(Scene change data)
[Start of section]

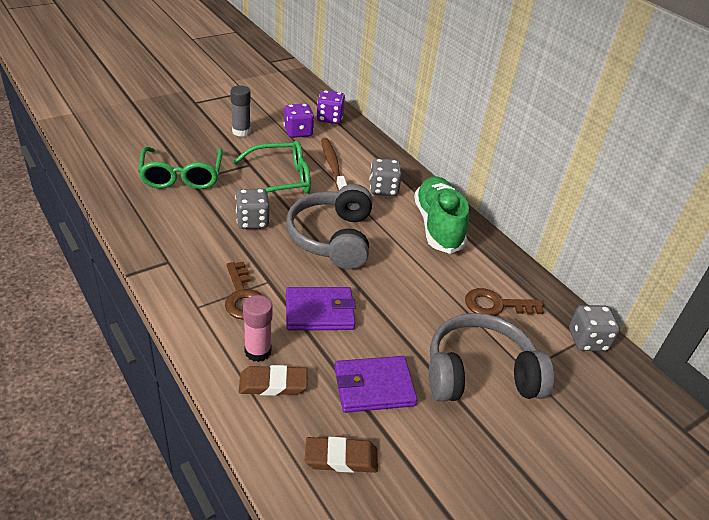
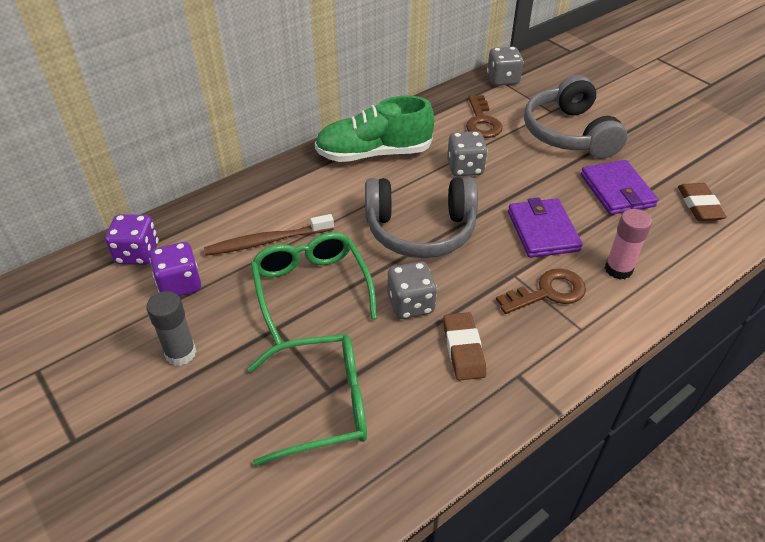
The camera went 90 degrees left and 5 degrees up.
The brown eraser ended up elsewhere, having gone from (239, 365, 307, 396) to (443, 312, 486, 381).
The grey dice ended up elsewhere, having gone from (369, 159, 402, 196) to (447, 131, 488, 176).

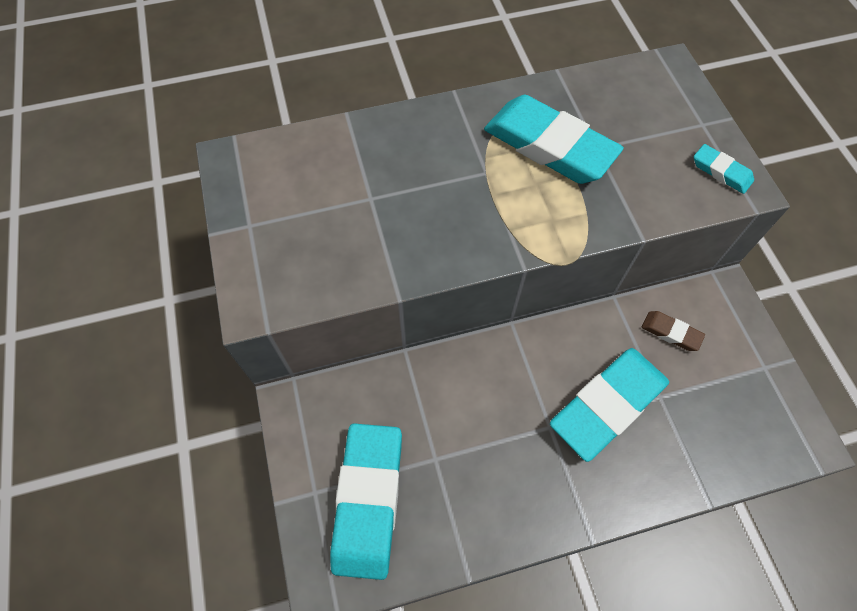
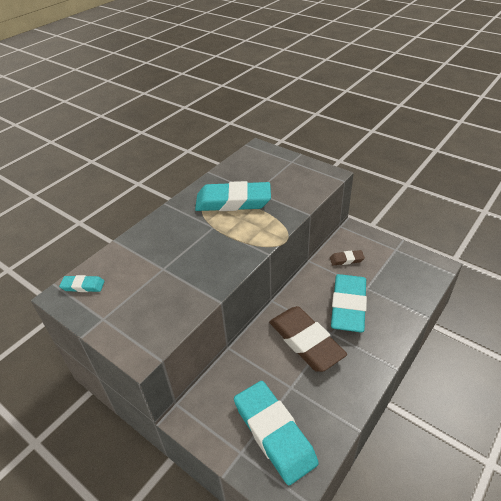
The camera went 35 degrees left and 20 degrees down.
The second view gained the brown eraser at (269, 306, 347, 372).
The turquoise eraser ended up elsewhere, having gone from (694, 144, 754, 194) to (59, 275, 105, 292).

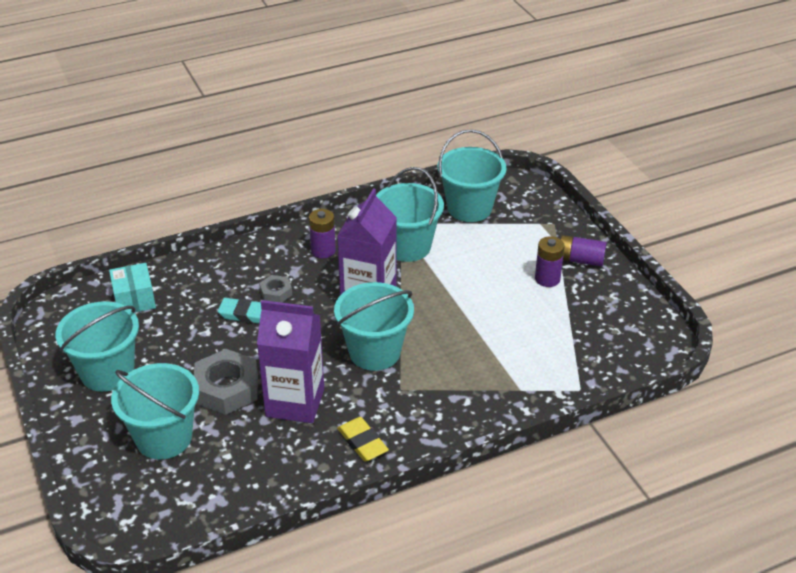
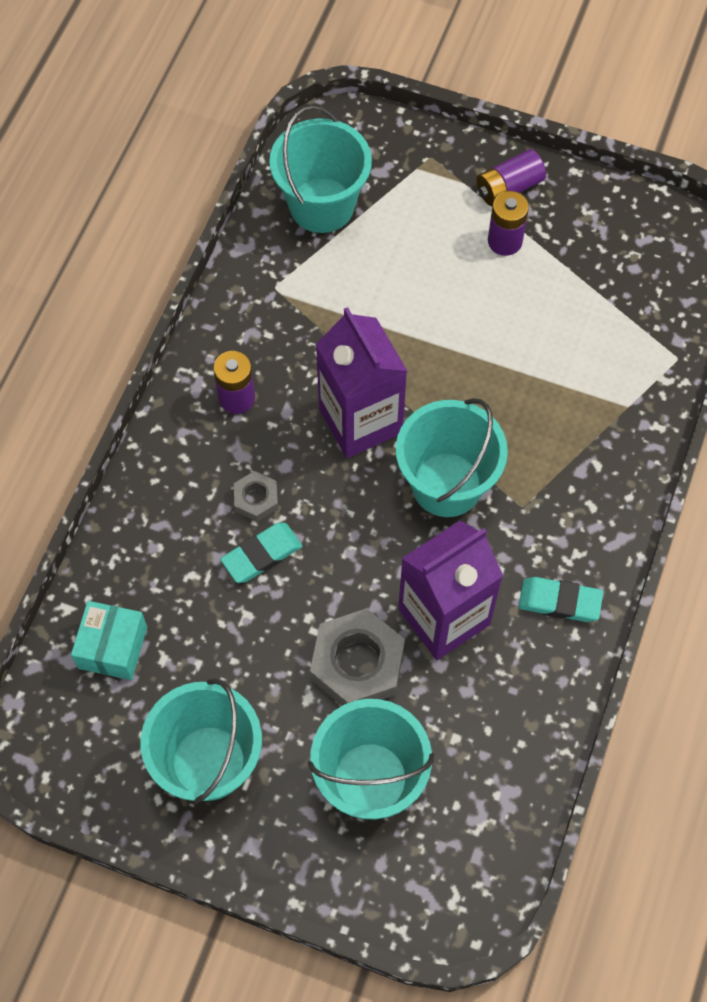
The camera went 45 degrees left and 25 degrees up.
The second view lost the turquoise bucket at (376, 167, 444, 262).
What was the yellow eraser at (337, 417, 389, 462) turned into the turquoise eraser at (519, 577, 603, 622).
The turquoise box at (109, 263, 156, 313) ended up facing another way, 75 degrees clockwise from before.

[End of section]

■ DIRECTIONS FOR THIS TASK ■
Please copy each line of the entries in which the word "having" shows up.

■ SOLUTION TO THE PROBLEM ■
The brown eraser ended up elsewhere, having gone from (239, 365, 307, 396) to (443, 312, 486, 381).
The grey dice ended up elsewhere, having gone from (369, 159, 402, 196) to (447, 131, 488, 176).
The turquoise eraser ended up elsewhere, having gone from (694, 144, 754, 194) to (59, 275, 105, 292).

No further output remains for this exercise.